(Information supplied Opens)

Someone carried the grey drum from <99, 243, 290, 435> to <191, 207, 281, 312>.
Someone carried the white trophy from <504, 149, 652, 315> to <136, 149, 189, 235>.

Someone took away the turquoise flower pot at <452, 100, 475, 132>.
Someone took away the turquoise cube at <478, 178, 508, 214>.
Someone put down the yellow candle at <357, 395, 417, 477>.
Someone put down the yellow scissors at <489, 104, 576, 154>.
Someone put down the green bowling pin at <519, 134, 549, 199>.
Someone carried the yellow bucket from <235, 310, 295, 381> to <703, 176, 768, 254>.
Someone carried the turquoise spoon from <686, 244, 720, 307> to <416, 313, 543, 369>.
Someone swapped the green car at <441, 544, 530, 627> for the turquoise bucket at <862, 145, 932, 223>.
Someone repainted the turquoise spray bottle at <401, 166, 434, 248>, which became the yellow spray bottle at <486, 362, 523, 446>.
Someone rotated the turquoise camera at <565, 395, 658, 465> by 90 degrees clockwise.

(Information supplied Closes)

> _Exercise objective_
Could you transcribe each entry exactly as it stands?

> _Response to this exercise_
Someone carried the grey drum from <99, 243, 290, 435> to <191, 207, 281, 312>.
Someone carried the white trophy from <504, 149, 652, 315> to <136, 149, 189, 235>.

Someone took away the turquoise flower pot at <452, 100, 475, 132>.
Someone took away the turquoise cube at <478, 178, 508, 214>.
Someone put down the yellow candle at <357, 395, 417, 477>.
Someone put down the yellow scissors at <489, 104, 576, 154>.
Someone put down the green bowling pin at <519, 134, 549, 199>.
Someone carried the yellow bucket from <235, 310, 295, 381> to <703, 176, 768, 254>.
Someone carried the turquoise spoon from <686, 244, 720, 307> to <416, 313, 543, 369>.
Someone swapped the green car at <441, 544, 530, 627> for the turquoise bucket at <862, 145, 932, 223>.
Someone repainted the turquoise spray bottle at <401, 166, 434, 248>, which became the yellow spray bottle at <486, 362, 523, 446>.
Someone rotated the turquoise camera at <565, 395, 658, 465> by 90 degrees clockwise.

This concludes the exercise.